# SUPPLIED MATERIAL
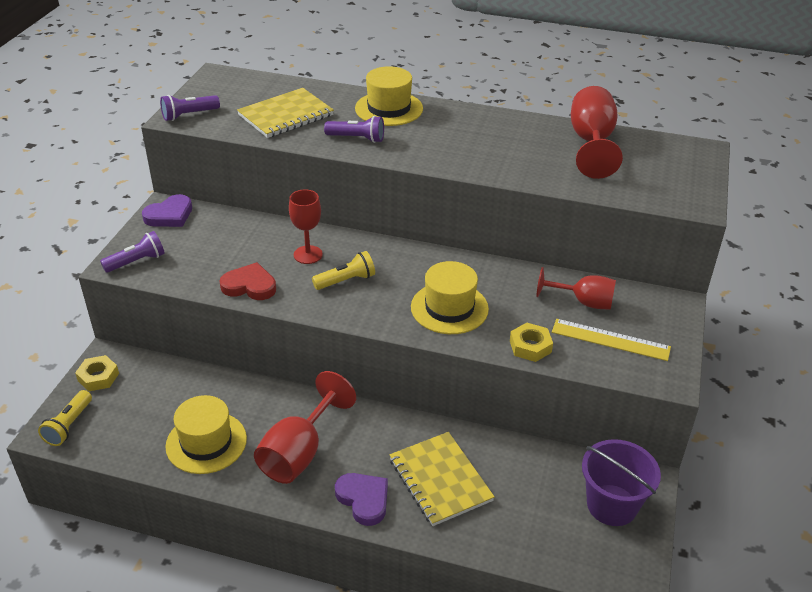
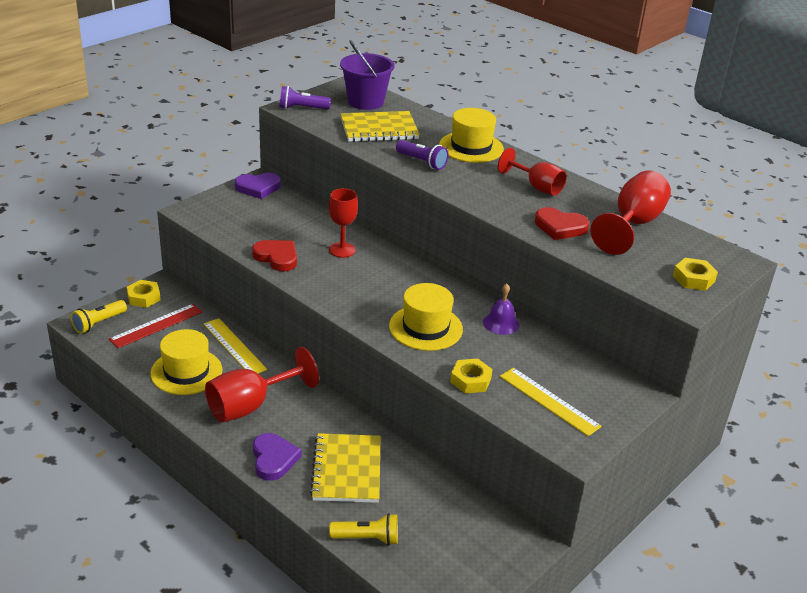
camera: 25 degrees right, 5 degrees down
purple flashlight [100,231,165,273] -> none
yellow flashlight [312,251,375,290] -> yellow flashlight moved to [329,513,398,545]
red goblet [536,267,616,310] -> red goblet moved to [498,148,567,196]
purple bucket [582,439,661,526] -> purple bucket moved to [340,40,395,110]
none -> red ruler [109,304,202,348]
none -> yellow ruler [204,318,267,374]
none -> purple bell [483,283,520,335]
none -> red heart [535,207,589,240]
none -> yellow nut [673,258,718,291]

# WHAT IS BEING ASKED
Exact repeat, pictures omitted: give every line from the top of the records down to and including the line with "red goblet [536,267,616,310]".

# YOUR RESPONSE
camera: 25 degrees right, 5 degrees down
purple flashlight [100,231,165,273] -> none
yellow flashlight [312,251,375,290] -> yellow flashlight moved to [329,513,398,545]
red goblet [536,267,616,310] -> red goblet moved to [498,148,567,196]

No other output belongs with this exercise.